TASK GOAL | The answer must be an exact copy of the lines from the one containing "[(13,226),(0,230),(0,248),(19,241),(17,235),(13,226)]" through the last line of the records, with no pictures.
--- RAW DATA ---
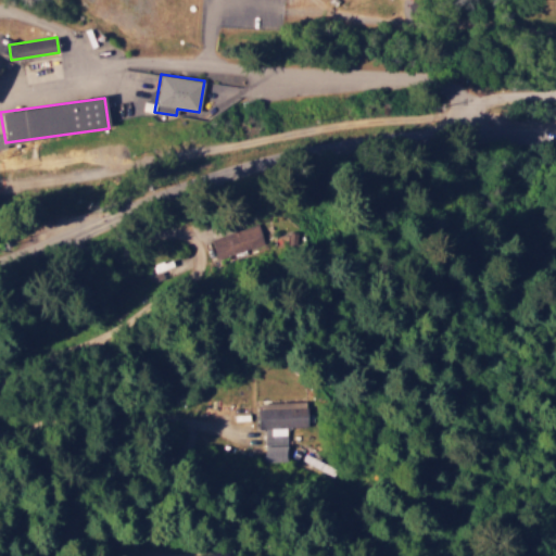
[(264,243),(258,224),(211,239),(217,258),(264,243)]
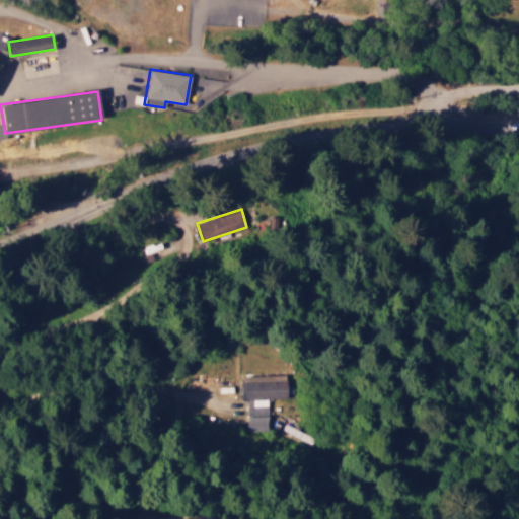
[(287,397),(286,377),(239,378),(240,399),(248,398),(249,431),(269,430),(268,398),(287,397)]
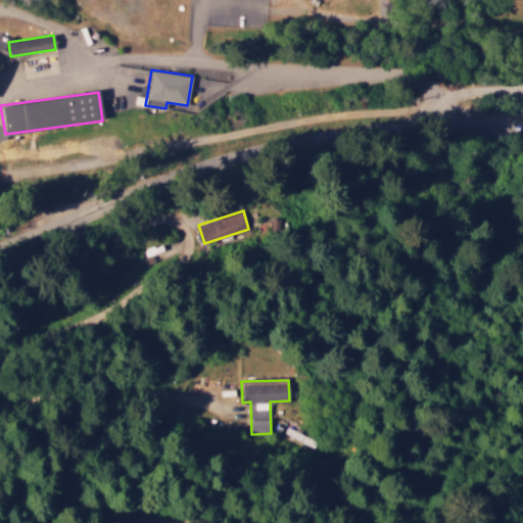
All buildings are outlined.
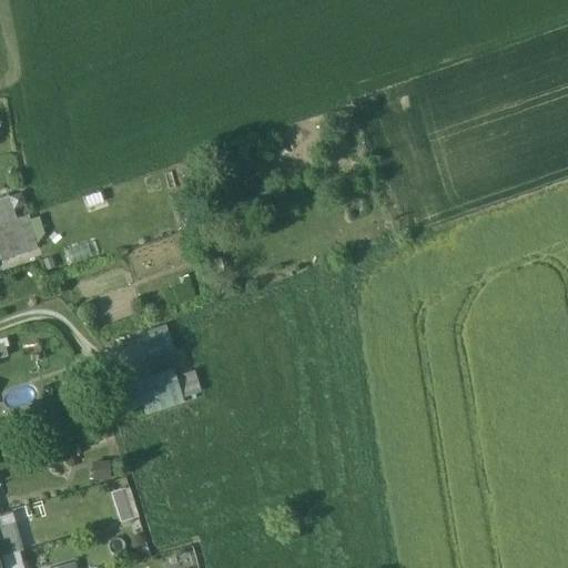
[(8,198),(0,200),(0,215),(12,211),(8,198)]
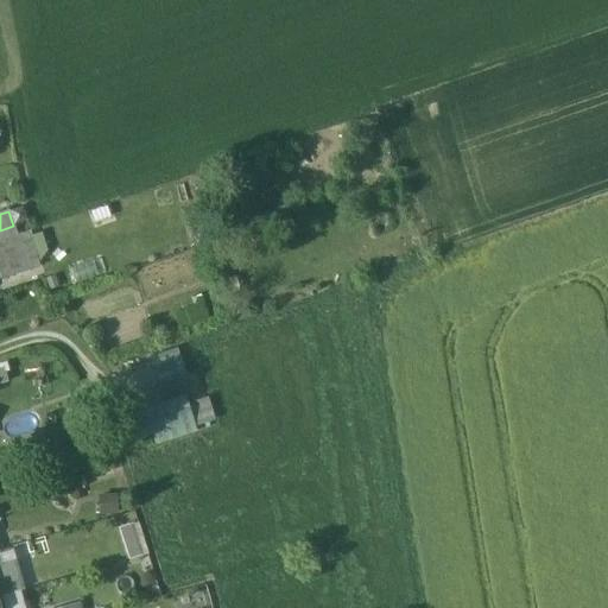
[(13,226),(0,230),(0,248),(19,241),(17,235),(13,226)]
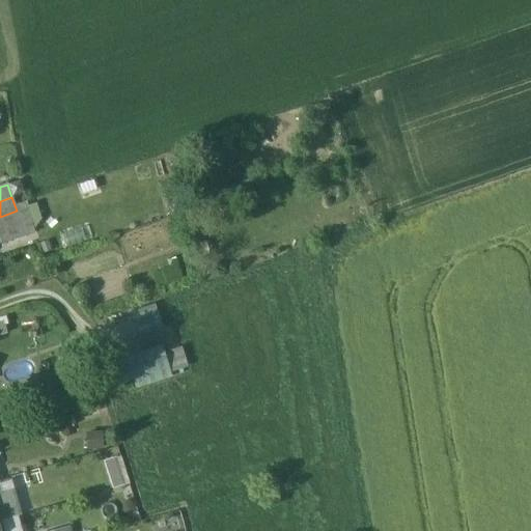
[(15,205),(17,211),(0,217),(0,244),(34,232),(26,205),(26,201),(15,205)]
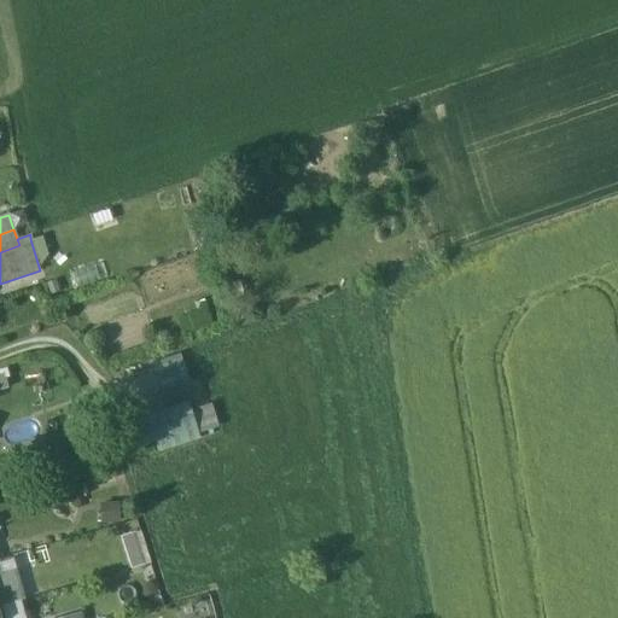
[(159,386),(190,375),(182,354),(151,365),(159,386)]
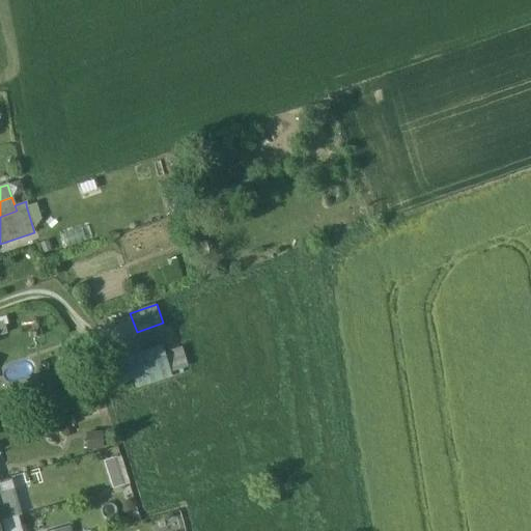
[(183,346),(164,352),(170,373),(189,368),(183,346)]
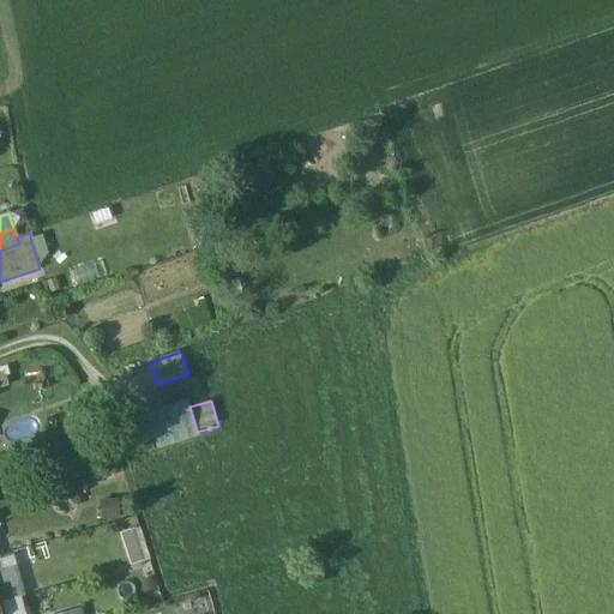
[(146,414),(156,449),(198,437),(197,432),(190,407),(188,402),(146,414)]
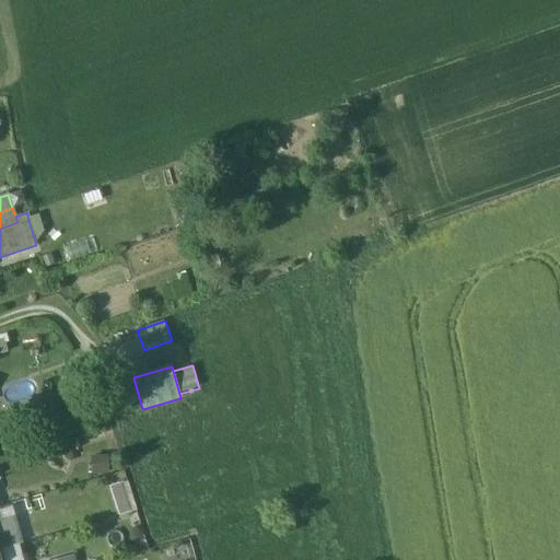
[(108,456),(91,456),(91,474),(108,474),(108,456)]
---
OUTPUT BELOW |
[(13,226),(0,230),(0,248),(19,241),(17,235),(13,226)]
[(15,205),(17,211),(0,217),(0,244),(34,232),(26,205),(26,201),(15,205)]
[(159,386),(190,375),(182,354),(151,365),(159,386)]
[(183,346),(164,352),(170,373),(189,368),(183,346)]
[(146,414),(156,449),(198,437),(197,432),(190,407),(188,402),(146,414)]
[(108,456),(91,456),(91,474),(108,474),(108,456)]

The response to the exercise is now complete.